START Data shown

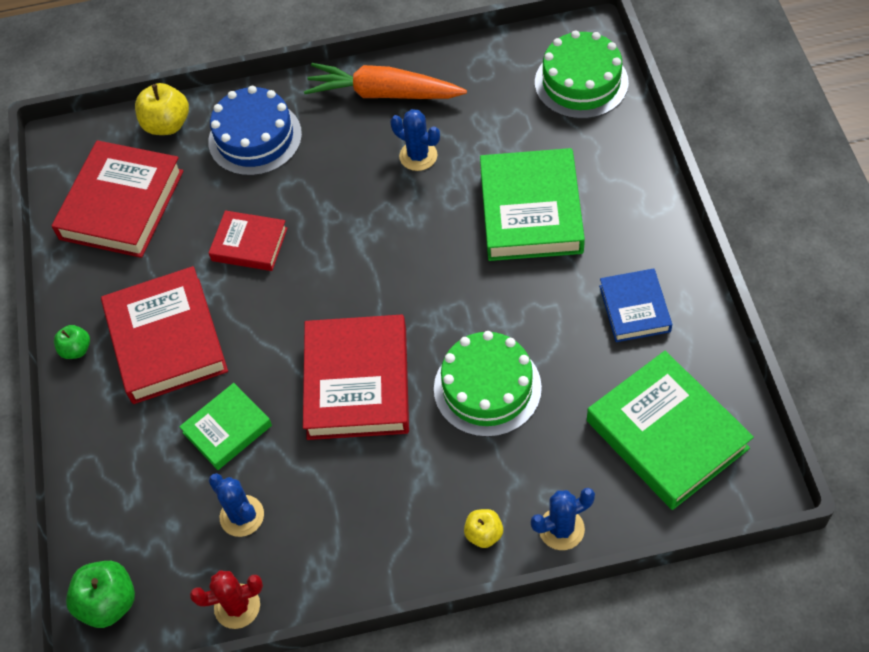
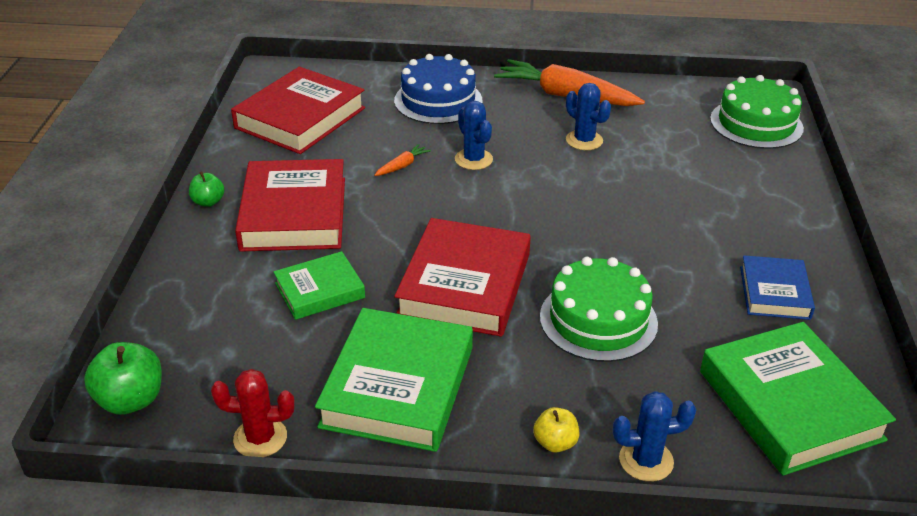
camera: 10 degrees right, 20 degrees down
(167, 124) = (365, 78): yellow apple -> none
(242, 516) = (301, 362): blue cactus -> blue cactus (473, 159)
(249, 244) = (402, 166): red book -> orange carrot
(531, 211) = (683, 198): green book -> green book (398, 387)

END Data shown

=== What you are asked to do ===
Each line from the one containing "(167, 124) = (365, 78): yellow apple -> none" to the end of the records should be echoed exactly, and no other line.

=== Result of this task ===
(167, 124) = (365, 78): yellow apple -> none
(242, 516) = (301, 362): blue cactus -> blue cactus (473, 159)
(249, 244) = (402, 166): red book -> orange carrot
(531, 211) = (683, 198): green book -> green book (398, 387)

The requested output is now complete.